Work item: Would you copy the entries that follow exactly, leaving out every picture?

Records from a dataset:
===============

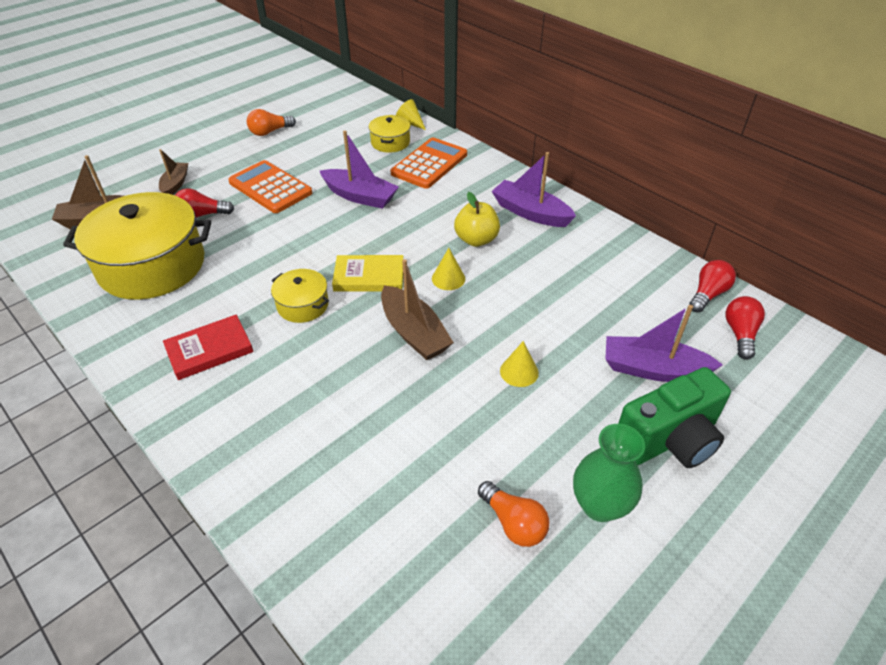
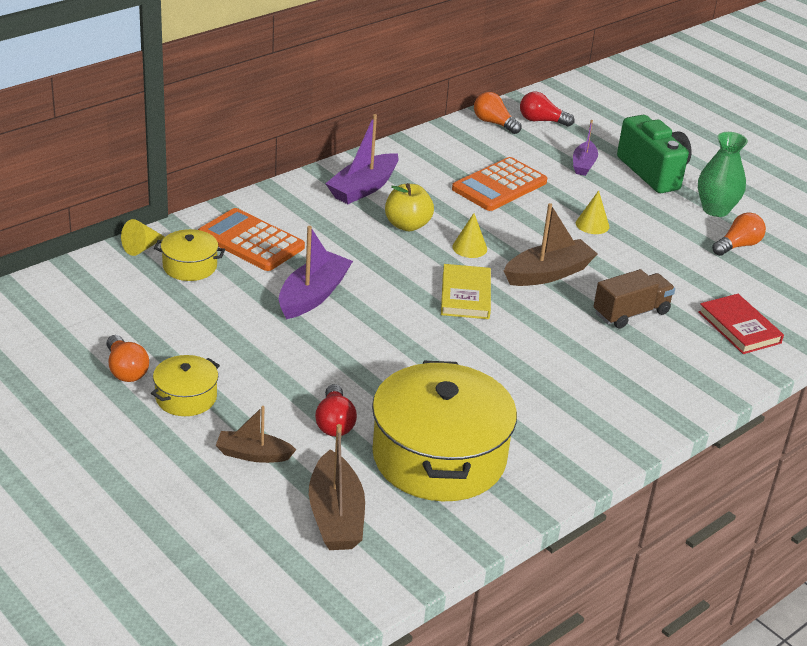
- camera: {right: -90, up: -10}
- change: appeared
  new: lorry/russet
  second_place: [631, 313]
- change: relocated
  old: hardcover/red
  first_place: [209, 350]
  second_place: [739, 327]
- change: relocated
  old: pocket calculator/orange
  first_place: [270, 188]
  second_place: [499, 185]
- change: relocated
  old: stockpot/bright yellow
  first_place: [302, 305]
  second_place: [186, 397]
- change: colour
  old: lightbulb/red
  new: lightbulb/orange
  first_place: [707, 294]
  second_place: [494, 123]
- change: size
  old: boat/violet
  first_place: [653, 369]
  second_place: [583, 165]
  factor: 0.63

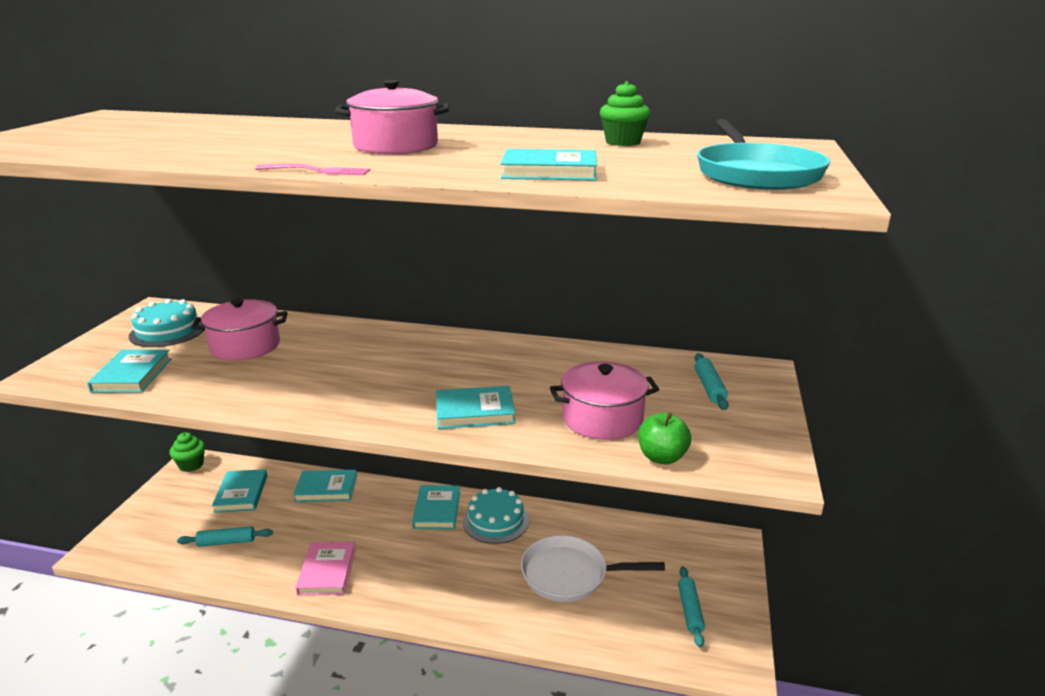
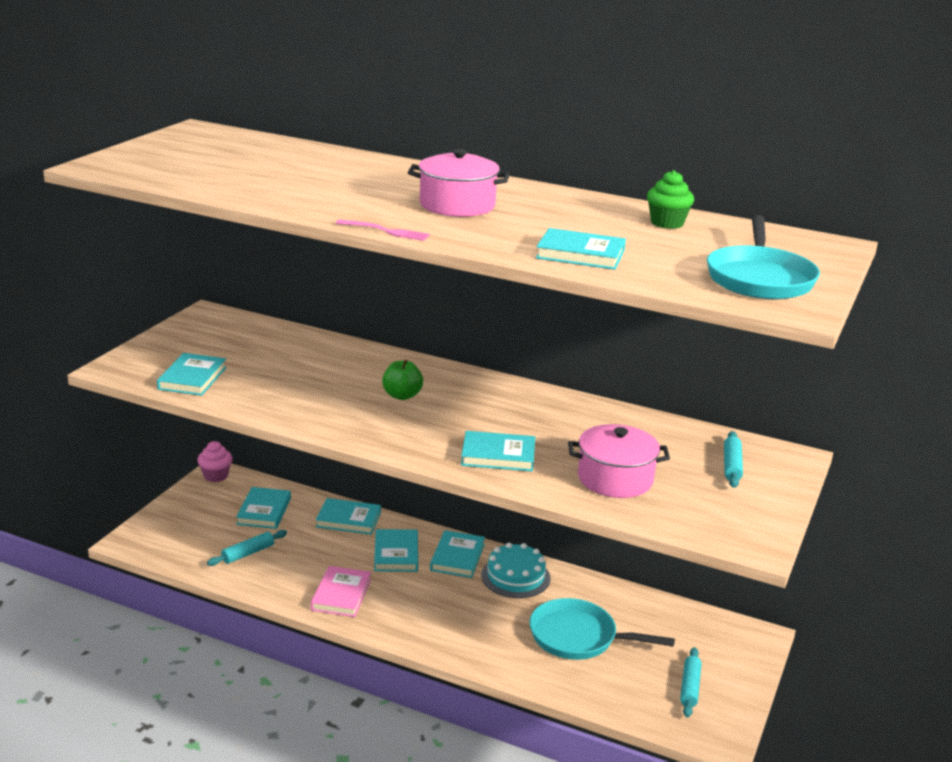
- camera: {right: 10, up: 0}
- change: missing
  old: gateau/turquoise
  first_place: [168, 331]
- change: missing
  old: stockpot/pink
  first_place: [245, 346]
- change: appeared
  new: hardcover/turquoise
  second_place: [396, 554]
- change: relocated
  old: apple/leaf-green
  first_place: [661, 457]
  second_place: [402, 395]
- change: colour
  old: fairy cake/leaf-green
  new: fairy cake/pink
  first_place: [191, 465]
  second_place: [216, 476]
- change: colour
  old: skillet/snow-white
  new: skillet/turquoise
  first_place: [570, 575]
  second_place: [578, 637]
- change: spun
  old: dough roller/turquoise
  first_place: [226, 542]
  second_place: [248, 553]
  degrees: -45

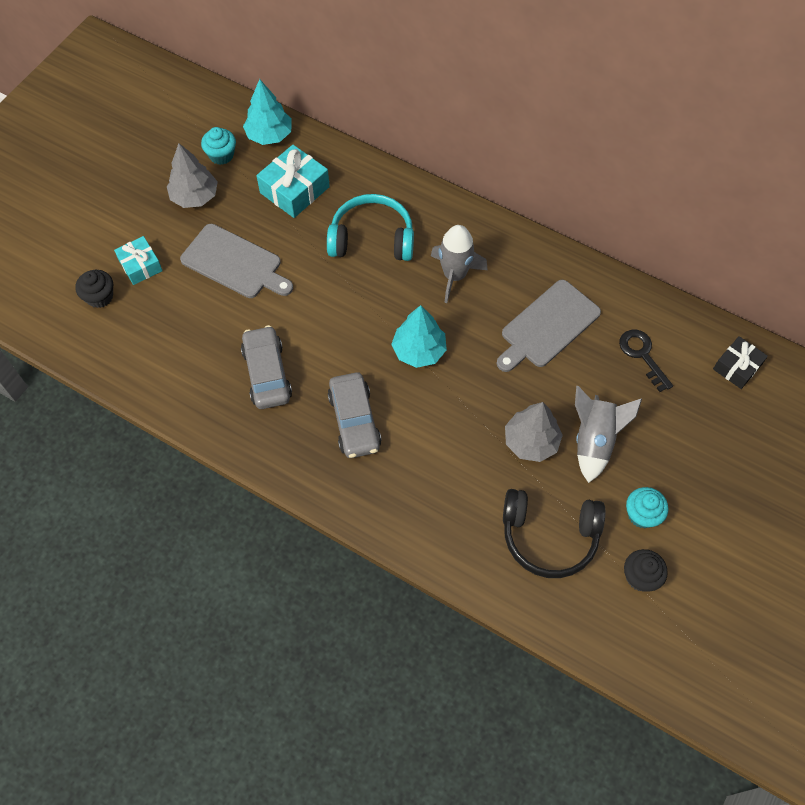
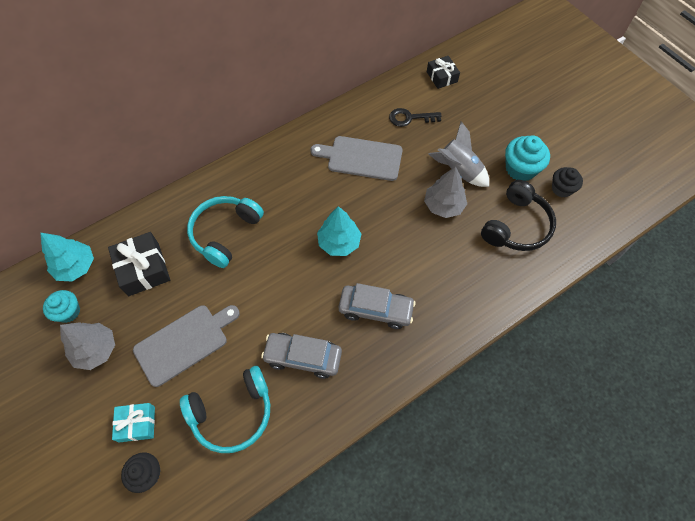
- camera: {right: -65, up: 0}
- change: missing
  old: toy rocket/ash-grey
  first_place: [454, 275]
- change: appeared
  new: headphones/turquoise
  second_place: [232, 413]
- change: colour
  old: gift/turquoise
  new: gift/ebony
  first_place: [294, 190]
  second_place: [143, 269]
- change: spun
  old: cutting board/ash-grey
  first_place: [547, 326]
  second_place: [361, 158]
  degrees: 120
- change: size
  old: fairy cake/turquoise
  first_place: [642, 514]
  second_place: [520, 169]
  factor: 1.51

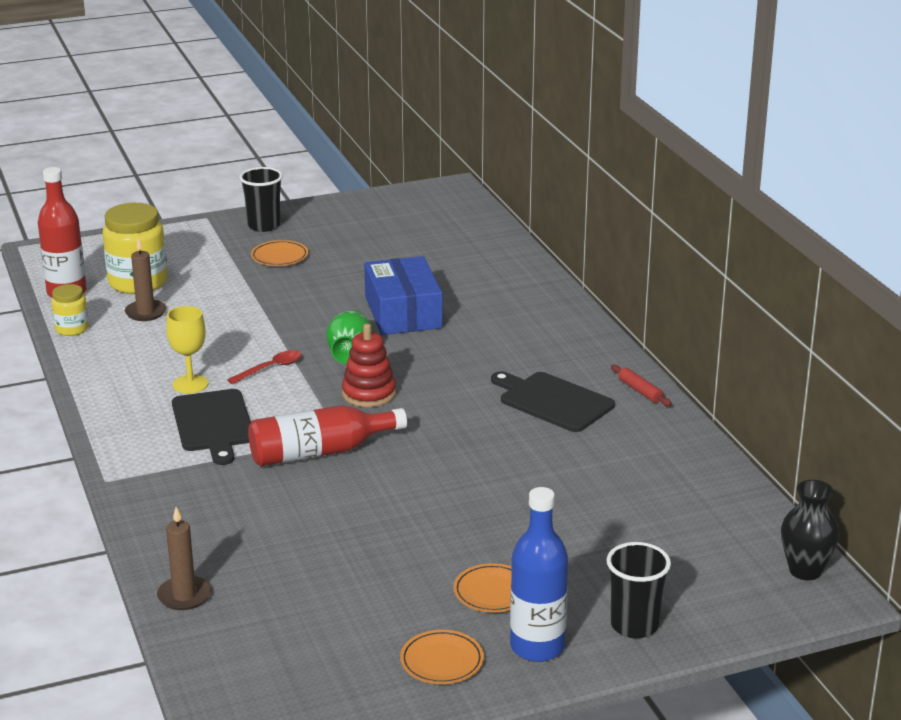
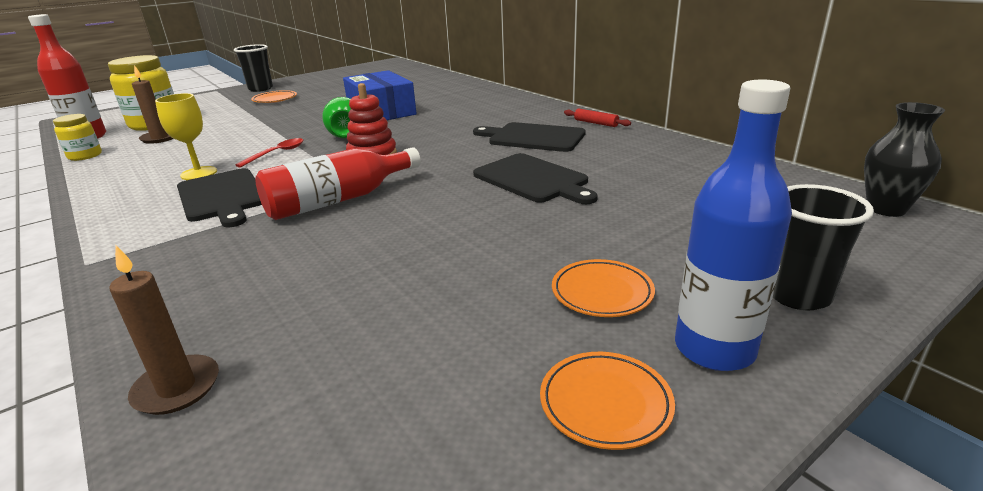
- camera: {right: -15, up: 0}
- change: appeared
  new: cutting board/ebony
  second_place: [533, 179]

===============

Answer to the exercise:
- camera: {right: -90, up: -10}
- change: appeared
  new: lorry/russet
  second_place: [631, 313]
- change: relocated
  old: hardcover/red
  first_place: [209, 350]
  second_place: [739, 327]
- change: relocated
  old: pocket calculator/orange
  first_place: [270, 188]
  second_place: [499, 185]
- change: relocated
  old: stockpot/bright yellow
  first_place: [302, 305]
  second_place: [186, 397]
- change: colour
  old: lightbulb/red
  new: lightbulb/orange
  first_place: [707, 294]
  second_place: [494, 123]
- change: size
  old: boat/violet
  first_place: [653, 369]
  second_place: [583, 165]
  factor: 0.63

- camera: {right: 10, up: 0}
- change: missing
  old: gateau/turquoise
  first_place: [168, 331]
- change: missing
  old: stockpot/pink
  first_place: [245, 346]
- change: appeared
  new: hardcover/turquoise
  second_place: [396, 554]
- change: relocated
  old: apple/leaf-green
  first_place: [661, 457]
  second_place: [402, 395]
- change: colour
  old: fairy cake/leaf-green
  new: fairy cake/pink
  first_place: [191, 465]
  second_place: [216, 476]
- change: colour
  old: skillet/snow-white
  new: skillet/turquoise
  first_place: [570, 575]
  second_place: [578, 637]
- change: spun
  old: dough roller/turquoise
  first_place: [226, 542]
  second_place: [248, 553]
  degrees: -45

- camera: {right: -65, up: 0}
- change: missing
  old: toy rocket/ash-grey
  first_place: [454, 275]
- change: appeared
  new: headphones/turquoise
  second_place: [232, 413]
- change: colour
  old: gift/turquoise
  new: gift/ebony
  first_place: [294, 190]
  second_place: [143, 269]
- change: spun
  old: cutting board/ash-grey
  first_place: [547, 326]
  second_place: [361, 158]
  degrees: 120
- change: size
  old: fairy cake/turquoise
  first_place: [642, 514]
  second_place: [520, 169]
  factor: 1.51

- camera: {right: -15, up: 0}
- change: appeared
  new: cutting board/ebony
  second_place: [533, 179]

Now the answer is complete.